ABOUT THIS TASK: Which lines belong in the answer? Exactly those from the line containing "green 1x2 plate [76,262,160,324]" through the last line of the records below, repeated as written.

PROVIDED RECORDS:

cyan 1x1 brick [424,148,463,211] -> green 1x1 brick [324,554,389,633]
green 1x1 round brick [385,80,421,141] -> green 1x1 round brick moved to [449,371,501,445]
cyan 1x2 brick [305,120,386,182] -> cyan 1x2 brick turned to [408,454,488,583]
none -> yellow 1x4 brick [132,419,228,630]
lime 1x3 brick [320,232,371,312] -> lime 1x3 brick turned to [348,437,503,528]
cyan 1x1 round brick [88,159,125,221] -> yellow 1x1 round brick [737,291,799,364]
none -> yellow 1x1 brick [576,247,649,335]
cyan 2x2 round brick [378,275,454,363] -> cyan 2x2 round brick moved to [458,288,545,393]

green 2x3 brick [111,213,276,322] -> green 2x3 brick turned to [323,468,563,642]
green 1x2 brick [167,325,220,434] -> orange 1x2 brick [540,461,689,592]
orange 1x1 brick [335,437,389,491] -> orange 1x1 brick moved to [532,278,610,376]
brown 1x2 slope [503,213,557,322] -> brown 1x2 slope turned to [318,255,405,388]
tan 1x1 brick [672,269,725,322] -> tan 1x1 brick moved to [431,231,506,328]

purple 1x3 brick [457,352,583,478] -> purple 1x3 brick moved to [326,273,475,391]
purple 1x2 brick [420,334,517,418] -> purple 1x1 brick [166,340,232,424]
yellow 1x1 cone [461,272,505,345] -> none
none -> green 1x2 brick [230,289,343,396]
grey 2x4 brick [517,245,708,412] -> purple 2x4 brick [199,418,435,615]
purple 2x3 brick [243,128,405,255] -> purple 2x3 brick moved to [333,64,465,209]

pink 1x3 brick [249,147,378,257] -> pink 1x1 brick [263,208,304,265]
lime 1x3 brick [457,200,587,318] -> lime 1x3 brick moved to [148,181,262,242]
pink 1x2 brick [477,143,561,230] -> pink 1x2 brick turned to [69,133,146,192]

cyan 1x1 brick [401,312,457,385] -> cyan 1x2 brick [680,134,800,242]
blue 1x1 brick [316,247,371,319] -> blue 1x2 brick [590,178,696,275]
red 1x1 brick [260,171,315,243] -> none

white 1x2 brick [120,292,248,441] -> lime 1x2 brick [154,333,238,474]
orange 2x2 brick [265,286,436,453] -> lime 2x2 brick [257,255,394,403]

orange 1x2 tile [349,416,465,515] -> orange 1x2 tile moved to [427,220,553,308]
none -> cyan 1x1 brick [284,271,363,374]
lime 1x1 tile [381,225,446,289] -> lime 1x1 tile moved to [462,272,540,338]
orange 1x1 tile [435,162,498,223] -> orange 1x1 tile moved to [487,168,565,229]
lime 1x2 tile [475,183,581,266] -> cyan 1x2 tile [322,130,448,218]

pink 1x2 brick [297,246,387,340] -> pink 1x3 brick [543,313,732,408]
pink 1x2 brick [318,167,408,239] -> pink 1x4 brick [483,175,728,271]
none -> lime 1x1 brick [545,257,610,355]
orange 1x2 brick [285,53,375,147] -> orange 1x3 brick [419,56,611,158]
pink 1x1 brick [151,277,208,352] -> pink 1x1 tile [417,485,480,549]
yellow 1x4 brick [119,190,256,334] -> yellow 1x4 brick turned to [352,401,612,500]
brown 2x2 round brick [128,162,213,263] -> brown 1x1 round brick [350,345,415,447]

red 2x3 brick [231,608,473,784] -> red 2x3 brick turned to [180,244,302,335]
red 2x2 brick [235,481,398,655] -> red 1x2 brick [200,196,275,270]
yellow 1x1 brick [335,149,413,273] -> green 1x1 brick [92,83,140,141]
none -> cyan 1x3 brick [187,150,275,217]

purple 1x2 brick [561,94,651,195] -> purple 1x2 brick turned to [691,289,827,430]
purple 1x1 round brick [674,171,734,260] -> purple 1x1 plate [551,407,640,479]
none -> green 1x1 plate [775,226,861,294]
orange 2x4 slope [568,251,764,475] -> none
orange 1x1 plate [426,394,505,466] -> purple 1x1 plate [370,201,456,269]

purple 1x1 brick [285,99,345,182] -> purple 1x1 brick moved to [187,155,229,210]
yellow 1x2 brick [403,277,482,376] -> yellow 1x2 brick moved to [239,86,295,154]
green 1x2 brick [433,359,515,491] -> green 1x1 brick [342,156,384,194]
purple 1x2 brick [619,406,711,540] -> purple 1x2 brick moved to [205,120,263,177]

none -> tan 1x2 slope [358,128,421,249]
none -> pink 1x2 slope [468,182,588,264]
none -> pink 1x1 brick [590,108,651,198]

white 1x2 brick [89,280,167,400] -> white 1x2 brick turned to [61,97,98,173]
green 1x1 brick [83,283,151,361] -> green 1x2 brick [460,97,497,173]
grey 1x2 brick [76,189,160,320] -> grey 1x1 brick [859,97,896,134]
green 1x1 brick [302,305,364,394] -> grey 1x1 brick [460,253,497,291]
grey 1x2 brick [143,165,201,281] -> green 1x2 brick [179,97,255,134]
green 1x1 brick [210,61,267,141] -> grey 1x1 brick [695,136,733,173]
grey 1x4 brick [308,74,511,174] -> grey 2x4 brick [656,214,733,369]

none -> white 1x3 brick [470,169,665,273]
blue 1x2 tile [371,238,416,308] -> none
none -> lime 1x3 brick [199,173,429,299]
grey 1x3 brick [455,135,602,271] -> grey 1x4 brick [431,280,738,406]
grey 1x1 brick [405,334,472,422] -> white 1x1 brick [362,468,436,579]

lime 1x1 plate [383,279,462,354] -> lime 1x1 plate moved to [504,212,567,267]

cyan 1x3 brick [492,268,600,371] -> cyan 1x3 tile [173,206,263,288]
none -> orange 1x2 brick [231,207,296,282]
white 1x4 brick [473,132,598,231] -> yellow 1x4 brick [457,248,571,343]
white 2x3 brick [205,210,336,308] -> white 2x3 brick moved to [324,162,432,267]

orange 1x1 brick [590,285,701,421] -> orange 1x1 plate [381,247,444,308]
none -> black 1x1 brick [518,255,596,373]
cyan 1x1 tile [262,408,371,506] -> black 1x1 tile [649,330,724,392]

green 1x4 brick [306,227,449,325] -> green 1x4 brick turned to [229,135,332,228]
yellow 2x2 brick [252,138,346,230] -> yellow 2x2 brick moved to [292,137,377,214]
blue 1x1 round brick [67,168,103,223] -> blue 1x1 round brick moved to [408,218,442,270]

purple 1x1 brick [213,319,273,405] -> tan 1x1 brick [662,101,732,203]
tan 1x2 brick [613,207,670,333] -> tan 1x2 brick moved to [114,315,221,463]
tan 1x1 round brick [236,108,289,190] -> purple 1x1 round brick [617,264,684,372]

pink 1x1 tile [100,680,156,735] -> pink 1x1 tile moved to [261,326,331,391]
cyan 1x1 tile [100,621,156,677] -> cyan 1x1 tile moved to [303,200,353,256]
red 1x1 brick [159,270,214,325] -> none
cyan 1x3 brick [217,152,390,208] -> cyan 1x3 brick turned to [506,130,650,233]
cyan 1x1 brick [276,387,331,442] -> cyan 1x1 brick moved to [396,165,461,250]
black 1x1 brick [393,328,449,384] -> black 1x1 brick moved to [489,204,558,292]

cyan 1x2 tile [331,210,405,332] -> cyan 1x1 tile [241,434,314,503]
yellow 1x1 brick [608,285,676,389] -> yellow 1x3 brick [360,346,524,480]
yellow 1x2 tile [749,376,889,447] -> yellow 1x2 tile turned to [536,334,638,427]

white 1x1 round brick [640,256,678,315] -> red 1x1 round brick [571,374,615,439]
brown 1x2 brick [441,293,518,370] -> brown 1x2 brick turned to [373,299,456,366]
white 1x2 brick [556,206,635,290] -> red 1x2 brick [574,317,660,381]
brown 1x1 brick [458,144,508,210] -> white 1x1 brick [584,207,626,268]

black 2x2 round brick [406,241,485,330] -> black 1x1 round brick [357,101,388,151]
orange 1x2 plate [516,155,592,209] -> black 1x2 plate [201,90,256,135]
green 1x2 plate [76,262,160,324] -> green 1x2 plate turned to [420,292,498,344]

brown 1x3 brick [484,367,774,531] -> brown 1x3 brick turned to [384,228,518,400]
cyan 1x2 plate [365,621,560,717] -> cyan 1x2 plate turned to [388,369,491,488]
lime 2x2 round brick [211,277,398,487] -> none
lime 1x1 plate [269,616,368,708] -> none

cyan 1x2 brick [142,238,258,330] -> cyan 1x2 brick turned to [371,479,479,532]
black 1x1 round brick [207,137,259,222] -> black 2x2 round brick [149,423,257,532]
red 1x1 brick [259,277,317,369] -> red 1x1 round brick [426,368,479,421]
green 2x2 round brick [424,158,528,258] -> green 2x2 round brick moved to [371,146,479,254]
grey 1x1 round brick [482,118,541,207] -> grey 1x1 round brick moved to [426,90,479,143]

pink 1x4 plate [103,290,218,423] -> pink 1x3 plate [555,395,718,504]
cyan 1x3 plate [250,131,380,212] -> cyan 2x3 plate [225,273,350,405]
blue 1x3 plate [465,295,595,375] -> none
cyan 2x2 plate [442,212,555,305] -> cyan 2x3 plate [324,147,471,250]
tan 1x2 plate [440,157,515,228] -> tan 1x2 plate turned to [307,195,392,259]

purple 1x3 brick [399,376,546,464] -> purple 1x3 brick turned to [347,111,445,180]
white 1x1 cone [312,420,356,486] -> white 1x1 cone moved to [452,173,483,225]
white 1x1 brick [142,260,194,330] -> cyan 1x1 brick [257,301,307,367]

SOLUTION TO THE EXERCISE:
green 1x2 plate [76,262,160,324] -> green 1x2 plate turned to [420,292,498,344]

brown 1x3 brick [484,367,774,531] -> brown 1x3 brick turned to [384,228,518,400]
cyan 1x2 plate [365,621,560,717] -> cyan 1x2 plate turned to [388,369,491,488]
lime 2x2 round brick [211,277,398,487] -> none
lime 1x1 plate [269,616,368,708] -> none

cyan 1x2 brick [142,238,258,330] -> cyan 1x2 brick turned to [371,479,479,532]
black 1x1 round brick [207,137,259,222] -> black 2x2 round brick [149,423,257,532]
red 1x1 brick [259,277,317,369] -> red 1x1 round brick [426,368,479,421]
green 2x2 round brick [424,158,528,258] -> green 2x2 round brick moved to [371,146,479,254]
grey 1x1 round brick [482,118,541,207] -> grey 1x1 round brick moved to [426,90,479,143]

pink 1x4 plate [103,290,218,423] -> pink 1x3 plate [555,395,718,504]
cyan 1x3 plate [250,131,380,212] -> cyan 2x3 plate [225,273,350,405]
blue 1x3 plate [465,295,595,375] -> none
cyan 2x2 plate [442,212,555,305] -> cyan 2x3 plate [324,147,471,250]
tan 1x2 plate [440,157,515,228] -> tan 1x2 plate turned to [307,195,392,259]

purple 1x3 brick [399,376,546,464] -> purple 1x3 brick turned to [347,111,445,180]
white 1x1 cone [312,420,356,486] -> white 1x1 cone moved to [452,173,483,225]
white 1x1 brick [142,260,194,330] -> cyan 1x1 brick [257,301,307,367]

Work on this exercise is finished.